**INSTRUCTIONS TO FOLLOW**. Return every line of the items that contains the word "down", matching case exactly.

-- EXTRACTED DATA start --

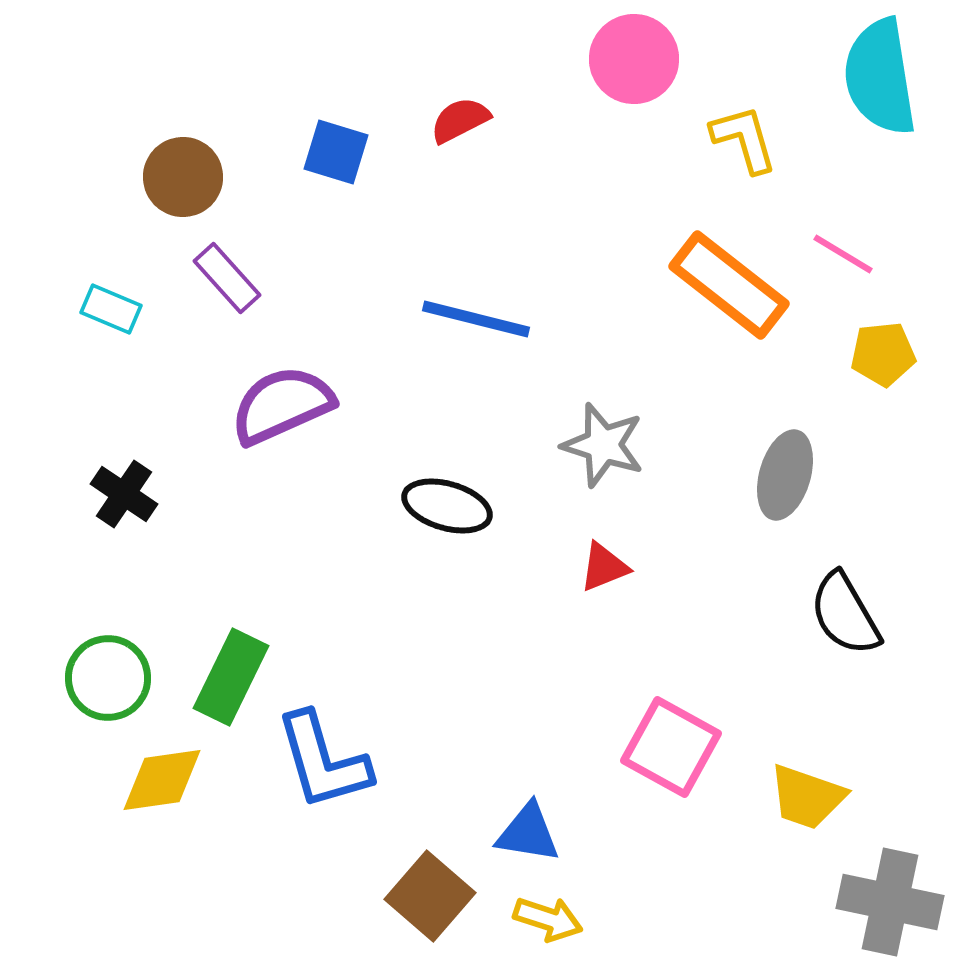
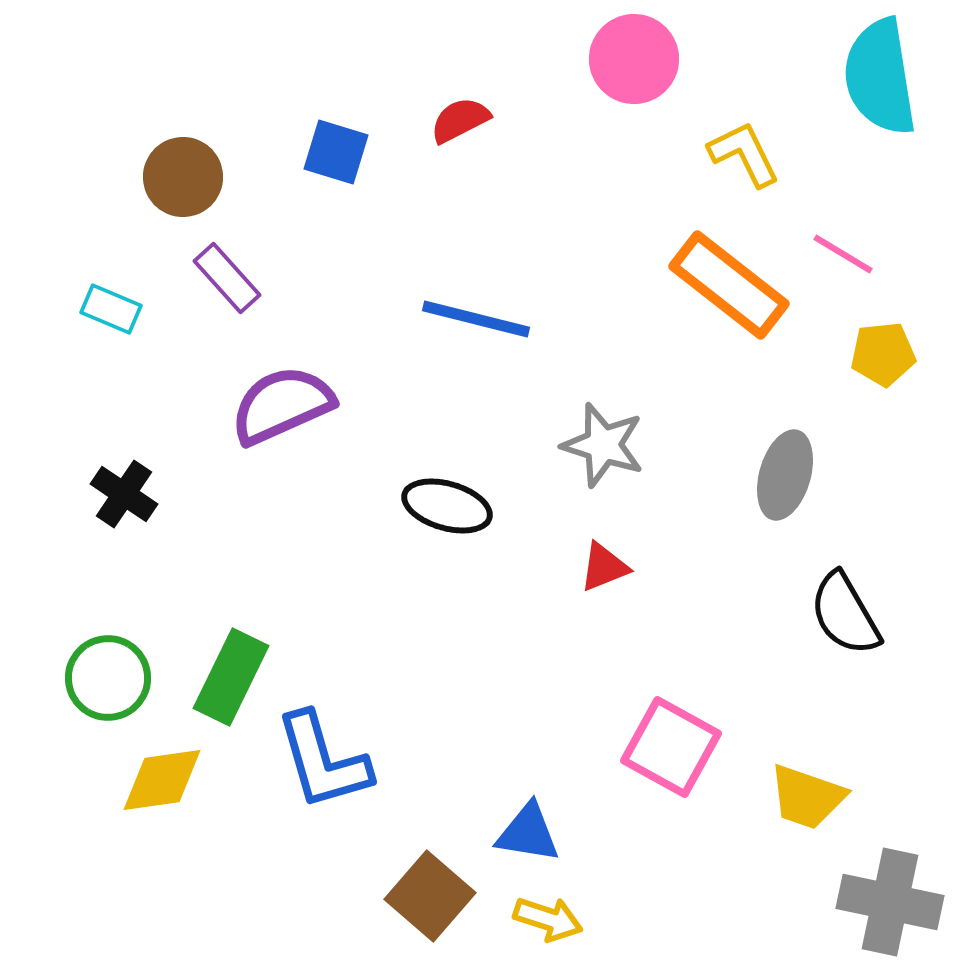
yellow L-shape: moved 15 px down; rotated 10 degrees counterclockwise
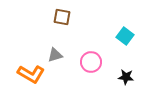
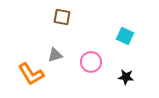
cyan square: rotated 12 degrees counterclockwise
orange L-shape: rotated 28 degrees clockwise
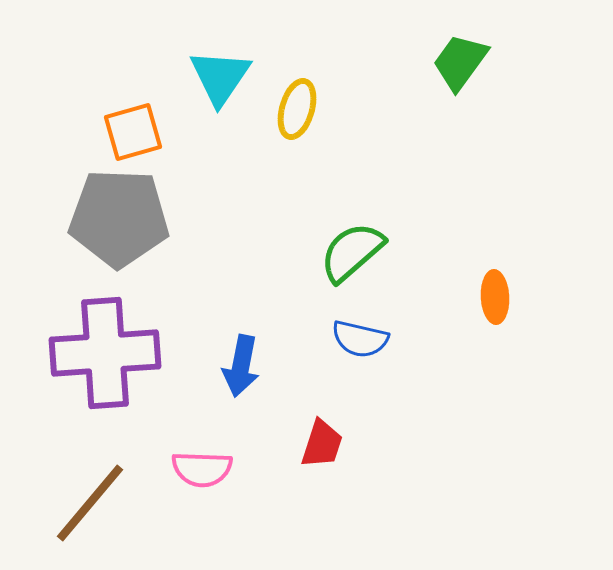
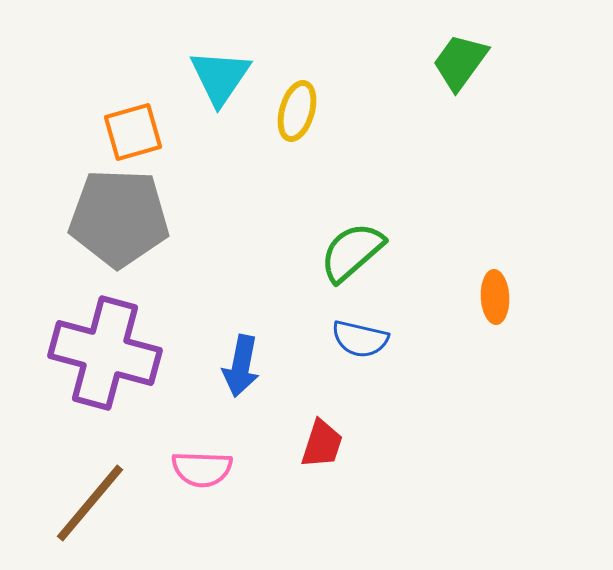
yellow ellipse: moved 2 px down
purple cross: rotated 19 degrees clockwise
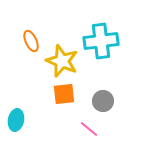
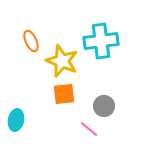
gray circle: moved 1 px right, 5 px down
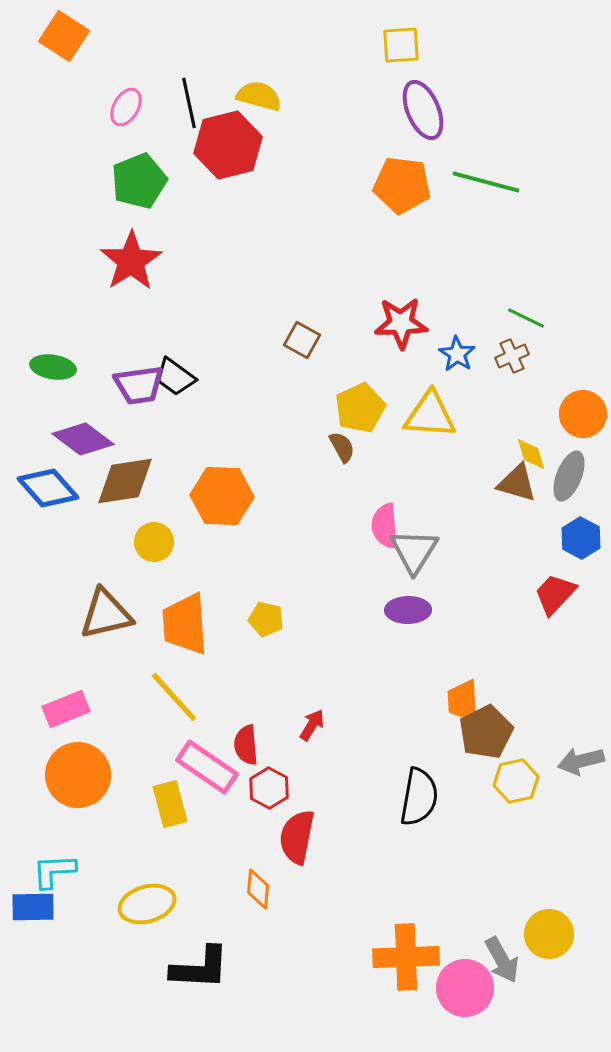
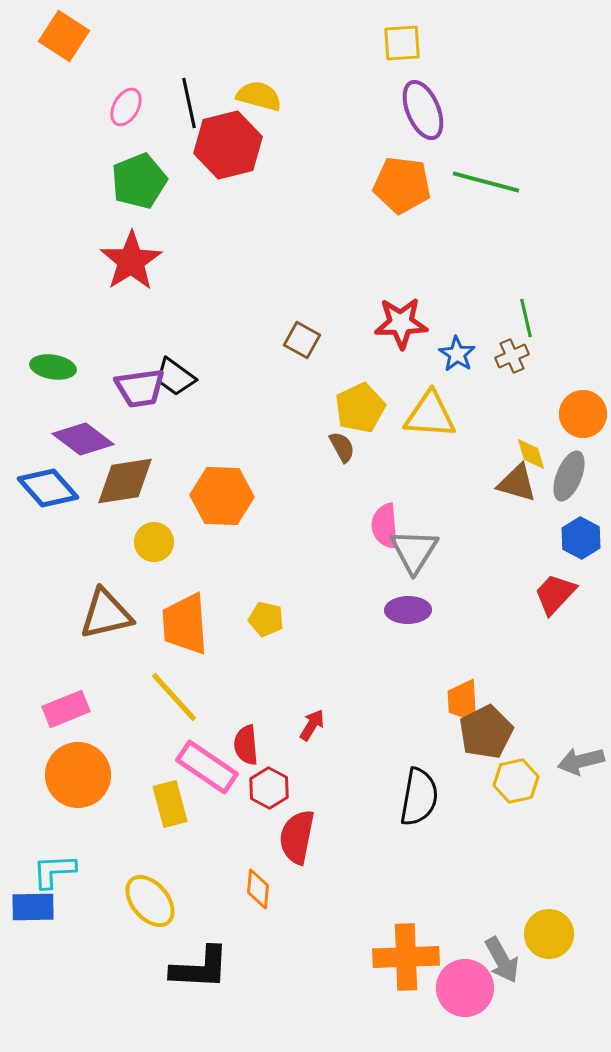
yellow square at (401, 45): moved 1 px right, 2 px up
green line at (526, 318): rotated 51 degrees clockwise
purple trapezoid at (139, 385): moved 1 px right, 3 px down
yellow ellipse at (147, 904): moved 3 px right, 3 px up; rotated 66 degrees clockwise
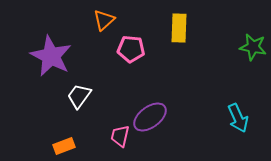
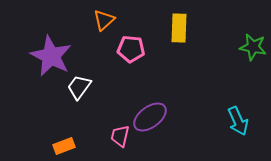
white trapezoid: moved 9 px up
cyan arrow: moved 3 px down
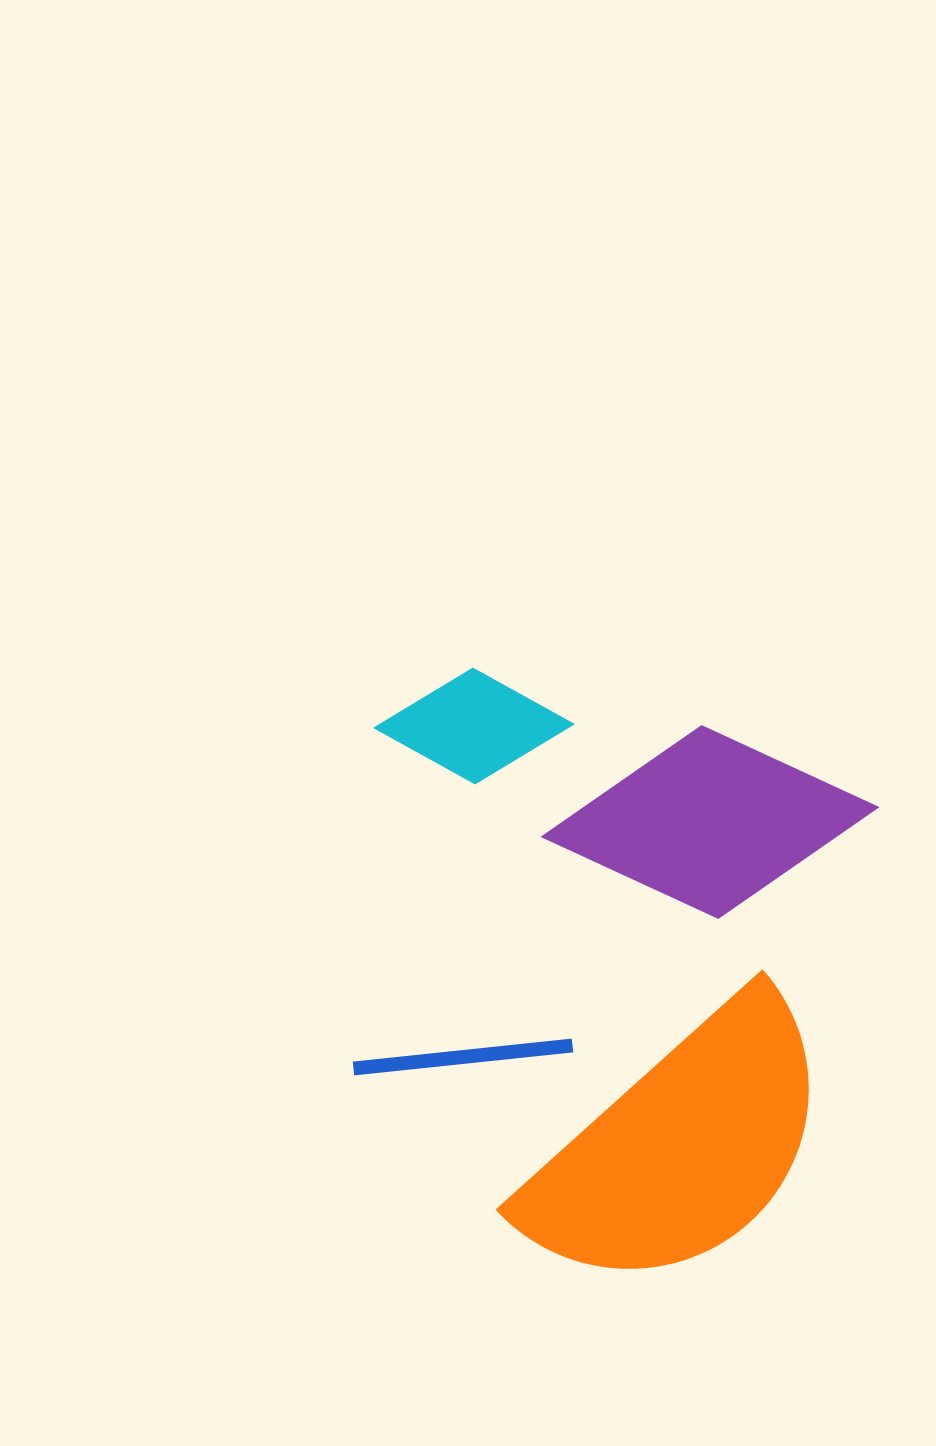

-- EXTRACTED DATA end --

**SOLUTION FOR THIS EXERCISE**.
yellow L-shape: moved 15 px down; rotated 10 degrees counterclockwise
yellow ellipse: moved 2 px down
gray circle: moved 1 px right, 5 px down
purple trapezoid at (139, 385): moved 1 px right, 3 px down
cyan arrow: moved 3 px down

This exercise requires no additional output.